**Assignment:** From the line that contains "(232, 450) = (713, 160): none -> pink cone" to the end of the entries, write out every line exactly, including both ends, and nothing more.

Segment Start: Source records

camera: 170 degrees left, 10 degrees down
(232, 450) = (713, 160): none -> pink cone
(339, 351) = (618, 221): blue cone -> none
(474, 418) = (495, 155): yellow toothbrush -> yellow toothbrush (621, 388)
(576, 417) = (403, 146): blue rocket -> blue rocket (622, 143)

Segment End: Source records

**Finished exercise:**
(232, 450) = (713, 160): none -> pink cone
(339, 351) = (618, 221): blue cone -> none
(474, 418) = (495, 155): yellow toothbrush -> yellow toothbrush (621, 388)
(576, 417) = (403, 146): blue rocket -> blue rocket (622, 143)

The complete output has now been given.